Goal of the exercise:
Output exactly the lines between the one holding "(554, 201) = (247, 466): grey" and the last line of the data below, both of those lines included.

Data excerpt:

- - -

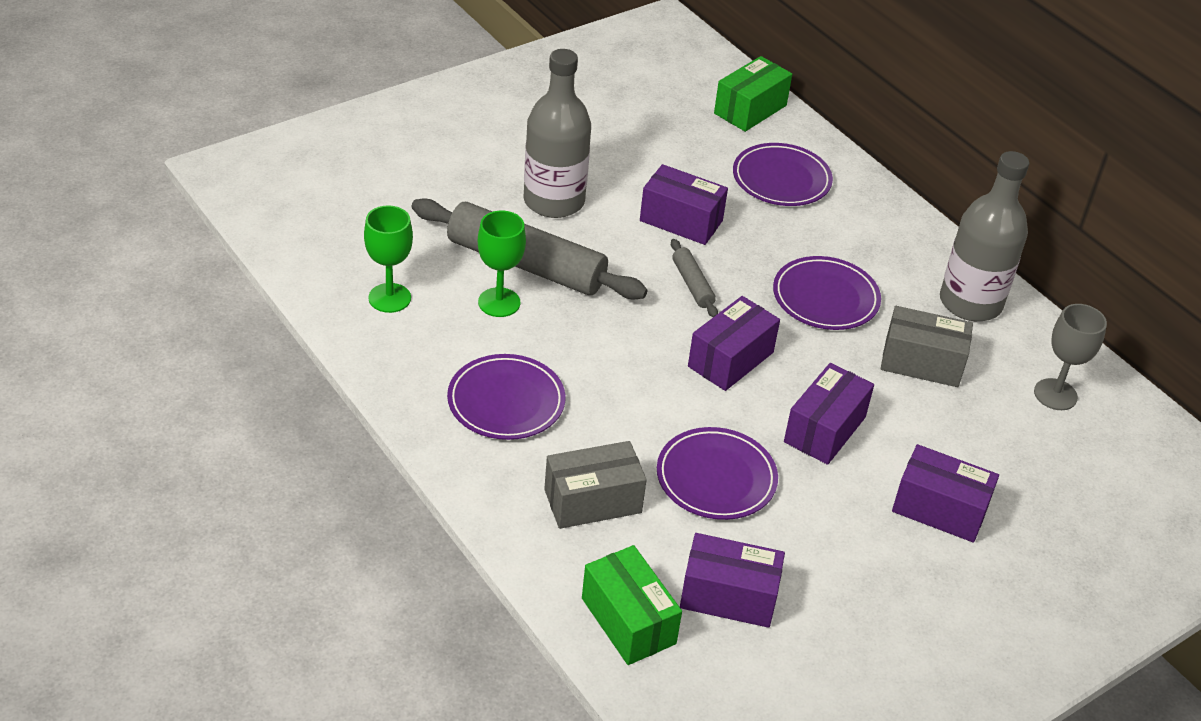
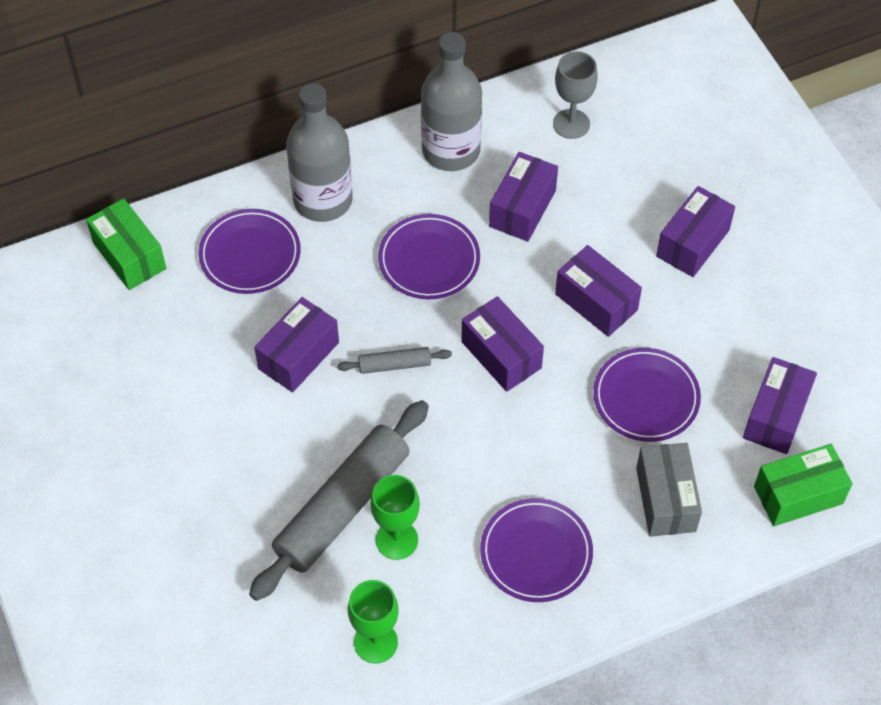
camera: 75 degrees left, 15 degrees up
(554, 201) = (247, 466): grey bottle -> grey bottle (323, 200)
(921, 363) = (522, 208): grey box -> purple box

- - -

Solved exercise:
(554, 201) = (247, 466): grey bottle -> grey bottle (323, 200)
(921, 363) = (522, 208): grey box -> purple box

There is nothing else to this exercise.